** The data follows **

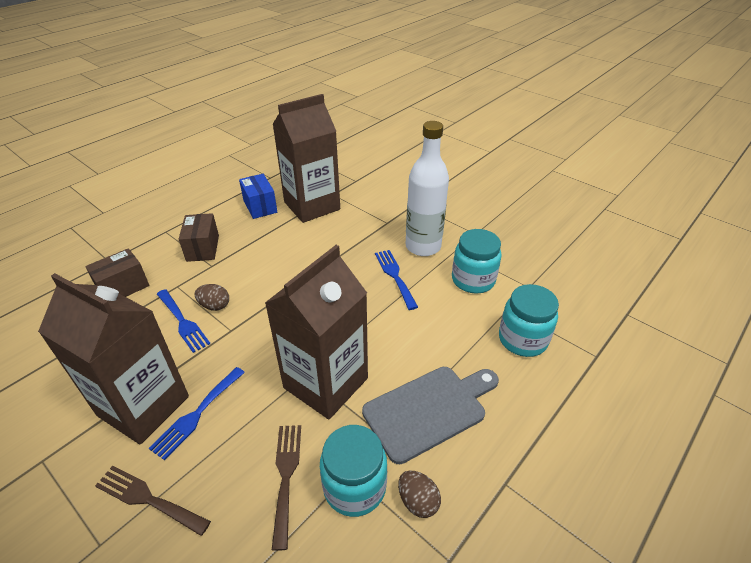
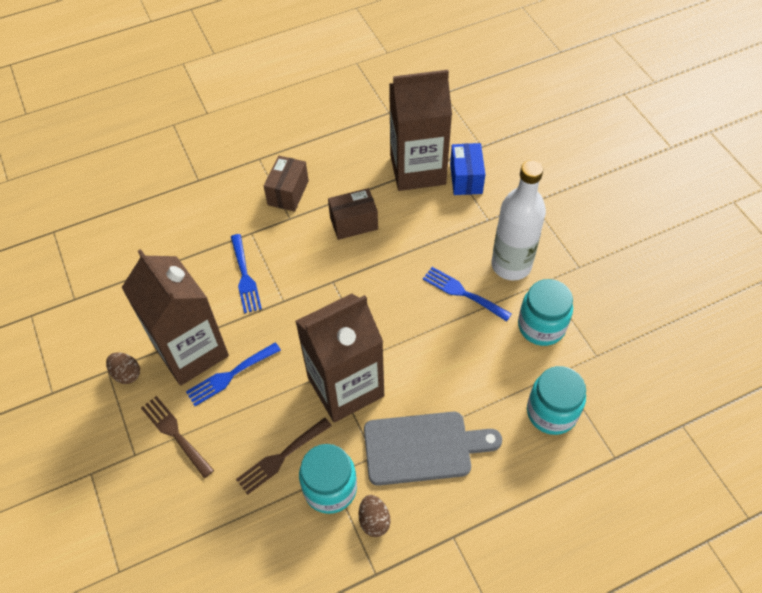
camera: 25 degrees right, 15 degrees up
(123, 287) = (204, 218): brown box -> brown box (354, 223)
(215, 306) = (278, 268): brown egg -> brown egg (126, 374)
(260, 206) = (363, 153): blue box -> blue box (466, 179)
(286, 476) = (281, 457): brown fork -> brown fork turned 150 degrees counterclockwise
(395, 276) = (462, 293): blue fork -> blue fork turned 60 degrees counterclockwise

** End of The data **

About this exercise:
Reproduce the lines from the one containing "(286, 476) = (281, 457): brown" to the end of the entries, keeping both ends and adding nothing.

Output below:
(286, 476) = (281, 457): brown fork -> brown fork turned 150 degrees counterclockwise
(395, 276) = (462, 293): blue fork -> blue fork turned 60 degrees counterclockwise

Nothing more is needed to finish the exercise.